_How to complete this task:_ Reproduce the whole listing that follows, character for character, and drop the images.

•••

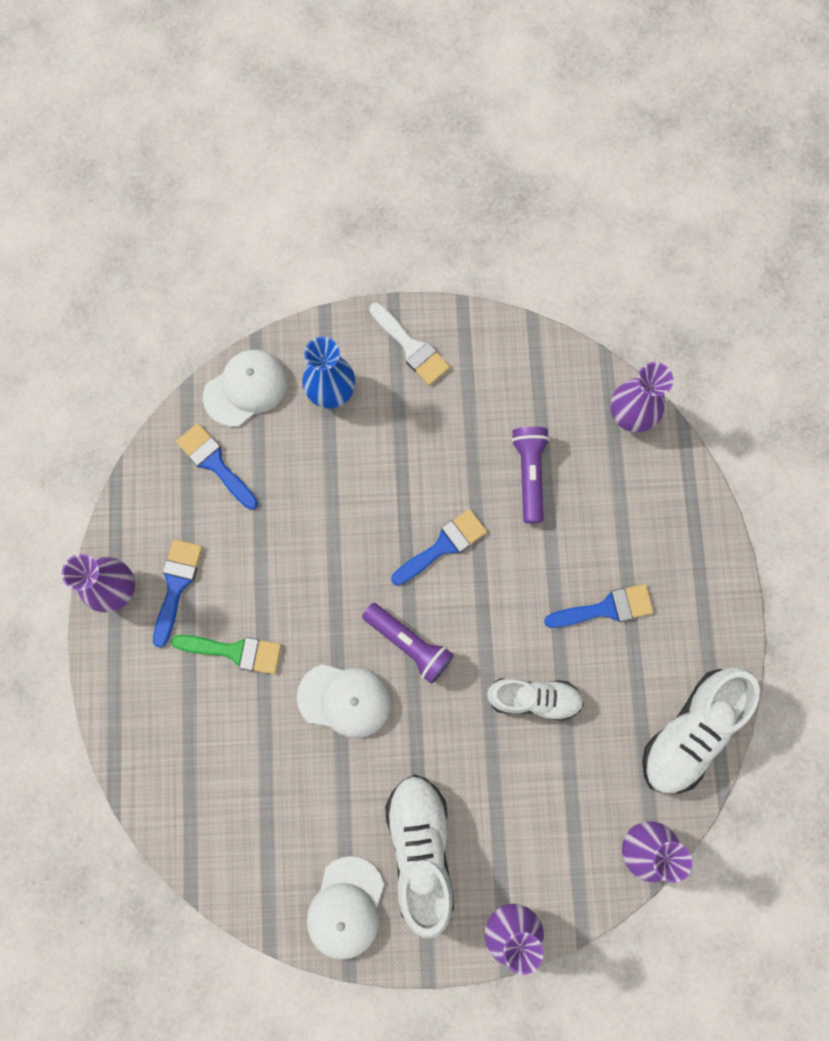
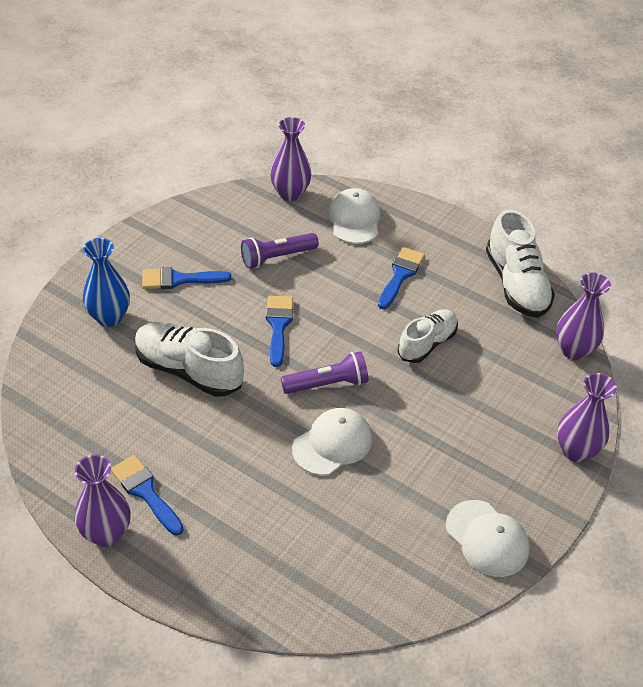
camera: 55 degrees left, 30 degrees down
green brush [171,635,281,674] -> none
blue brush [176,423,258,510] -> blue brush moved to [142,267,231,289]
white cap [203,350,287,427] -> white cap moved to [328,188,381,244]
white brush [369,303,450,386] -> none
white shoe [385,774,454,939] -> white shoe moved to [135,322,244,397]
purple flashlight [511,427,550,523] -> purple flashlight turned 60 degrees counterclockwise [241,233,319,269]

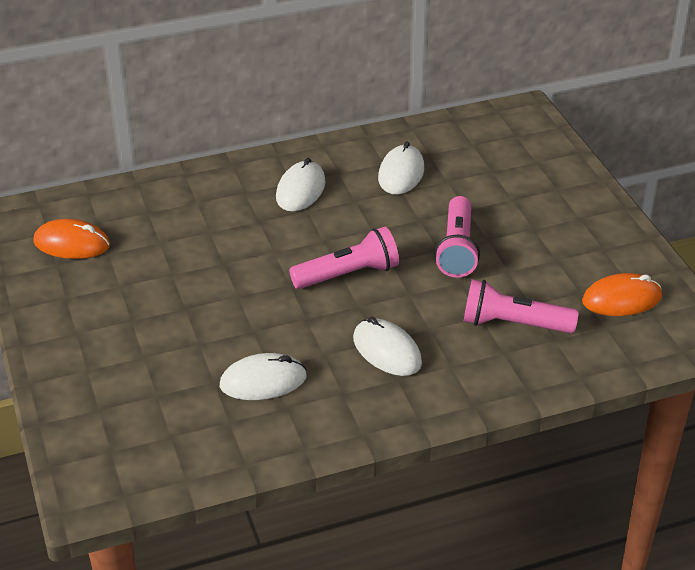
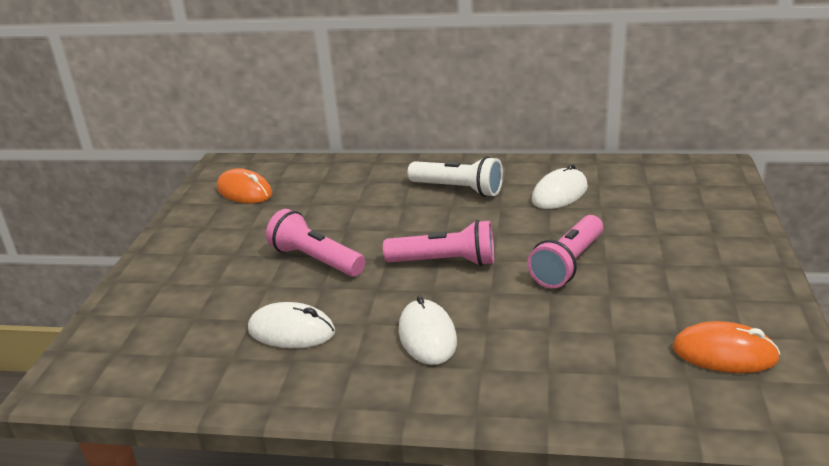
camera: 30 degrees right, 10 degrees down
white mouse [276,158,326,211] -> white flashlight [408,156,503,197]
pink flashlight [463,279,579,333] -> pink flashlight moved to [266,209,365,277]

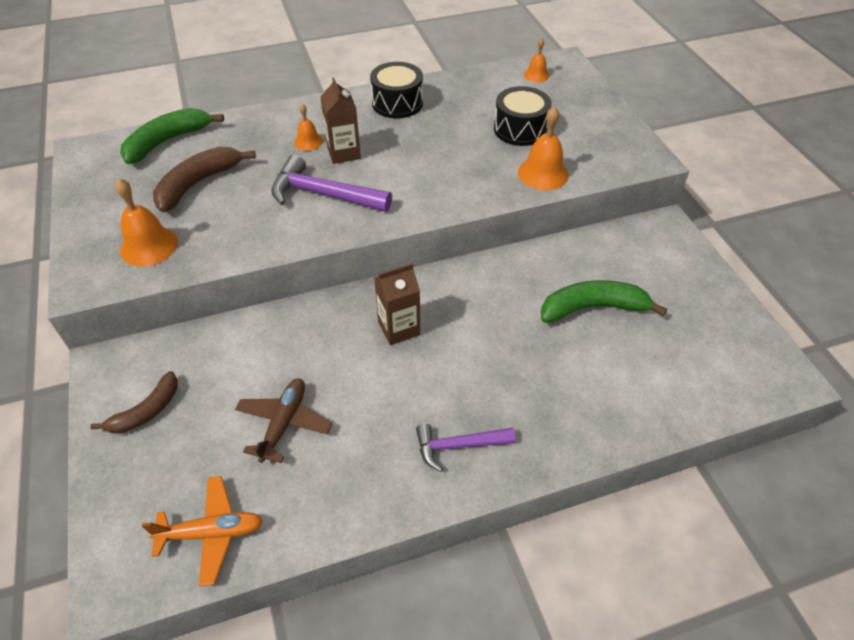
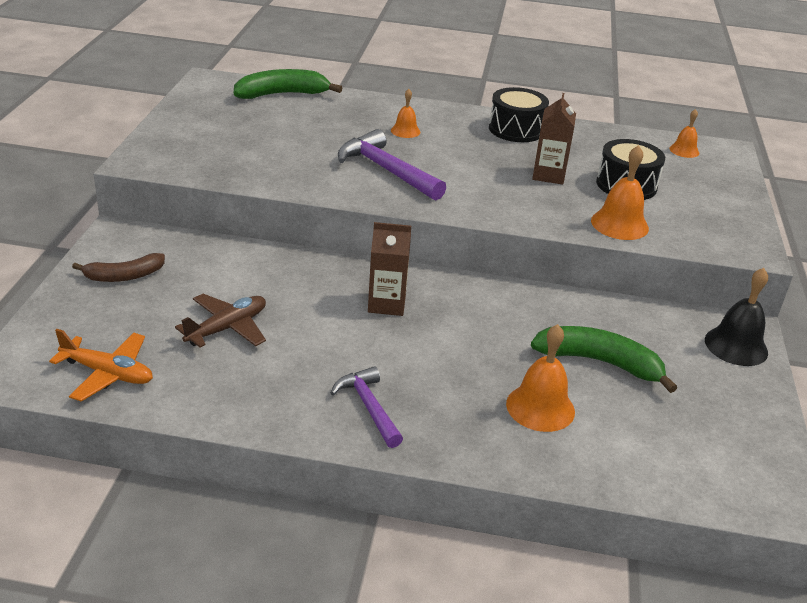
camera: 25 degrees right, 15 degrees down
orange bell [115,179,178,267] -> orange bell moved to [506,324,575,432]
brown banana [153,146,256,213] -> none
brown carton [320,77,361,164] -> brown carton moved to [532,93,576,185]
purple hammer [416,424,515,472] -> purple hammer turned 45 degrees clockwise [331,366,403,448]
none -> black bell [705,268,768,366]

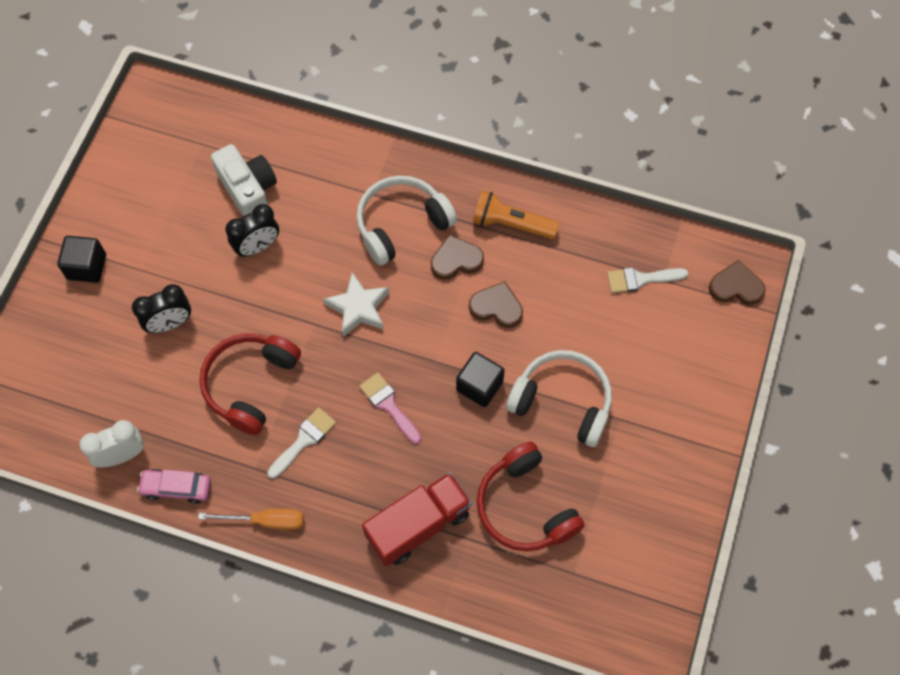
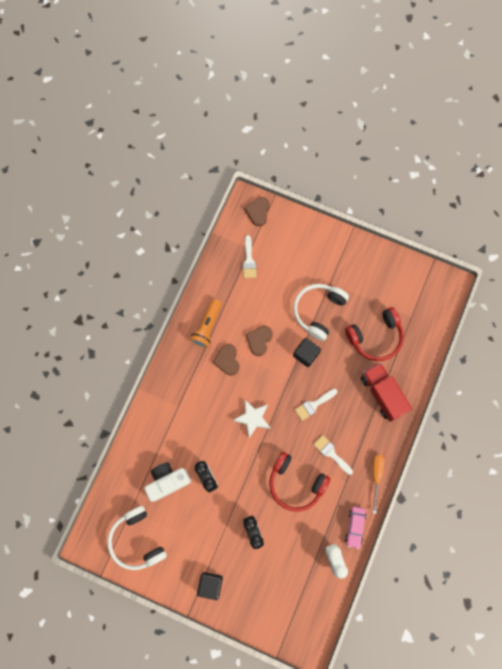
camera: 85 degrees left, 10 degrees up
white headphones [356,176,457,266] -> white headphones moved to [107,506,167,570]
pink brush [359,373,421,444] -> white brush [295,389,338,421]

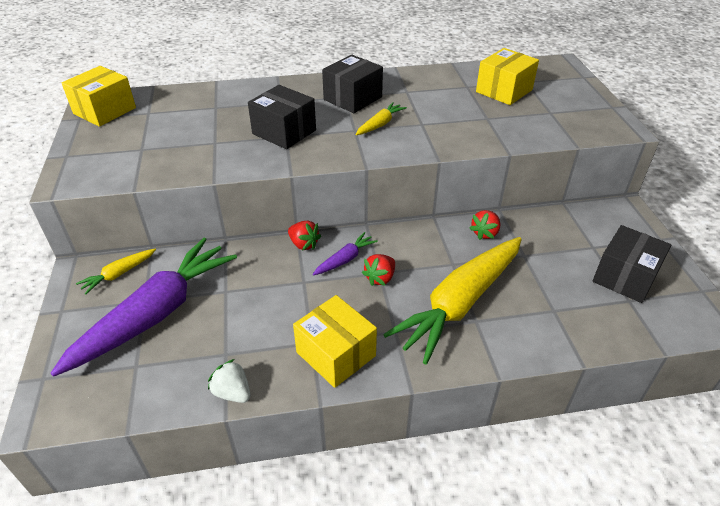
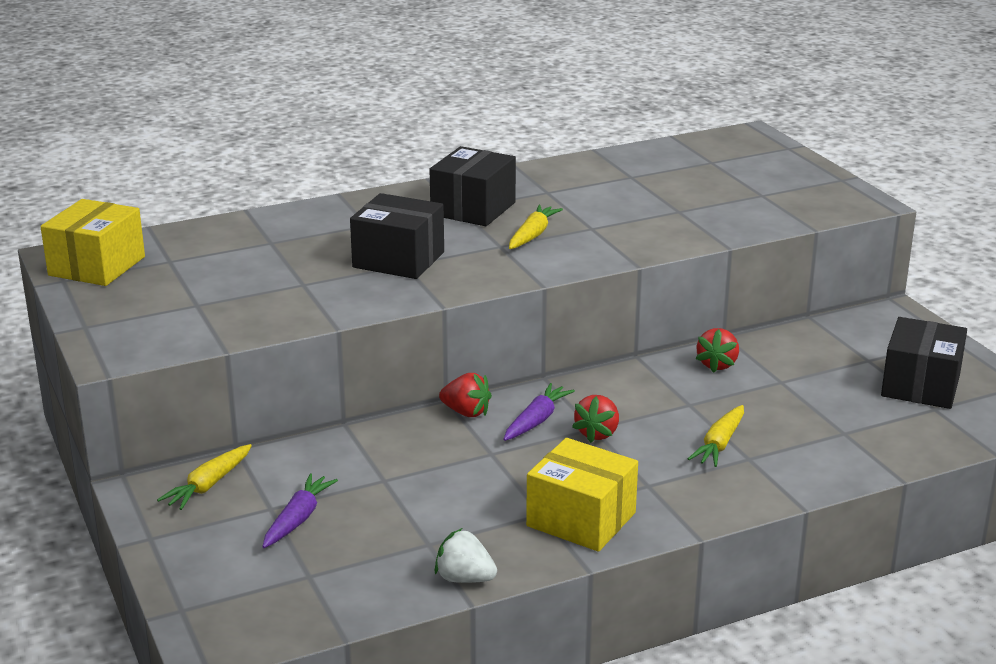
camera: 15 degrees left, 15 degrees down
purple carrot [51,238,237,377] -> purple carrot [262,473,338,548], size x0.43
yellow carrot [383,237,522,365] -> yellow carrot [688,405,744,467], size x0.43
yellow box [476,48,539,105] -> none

•••

_Response area:_
camera: 55 degrees left, 30 degrees down
green brush [171,635,281,674] -> none
blue brush [176,423,258,510] -> blue brush moved to [142,267,231,289]
white cap [203,350,287,427] -> white cap moved to [328,188,381,244]
white brush [369,303,450,386] -> none
white shoe [385,774,454,939] -> white shoe moved to [135,322,244,397]
purple flashlight [511,427,550,523] -> purple flashlight turned 60 degrees counterclockwise [241,233,319,269]

camera: 30 degrees right, 10 degrees down
white mouse [276,158,326,211] -> white flashlight [408,156,503,197]
pink flashlight [463,279,579,333] -> pink flashlight moved to [266,209,365,277]

camera: 25 degrees right, 15 degrees down
orange bell [115,179,178,267] -> orange bell moved to [506,324,575,432]
brown banana [153,146,256,213] -> none
brown carton [320,77,361,164] -> brown carton moved to [532,93,576,185]
purple hammer [416,424,515,472] -> purple hammer turned 45 degrees clockwise [331,366,403,448]
none -> black bell [705,268,768,366]

camera: 85 degrees left, 10 degrees up
white headphones [356,176,457,266] -> white headphones moved to [107,506,167,570]
pink brush [359,373,421,444] -> white brush [295,389,338,421]

camera: 15 degrees left, 15 degrees down
purple carrot [51,238,237,377] -> purple carrot [262,473,338,548], size x0.43
yellow carrot [383,237,522,365] -> yellow carrot [688,405,744,467], size x0.43
yellow box [476,48,539,105] -> none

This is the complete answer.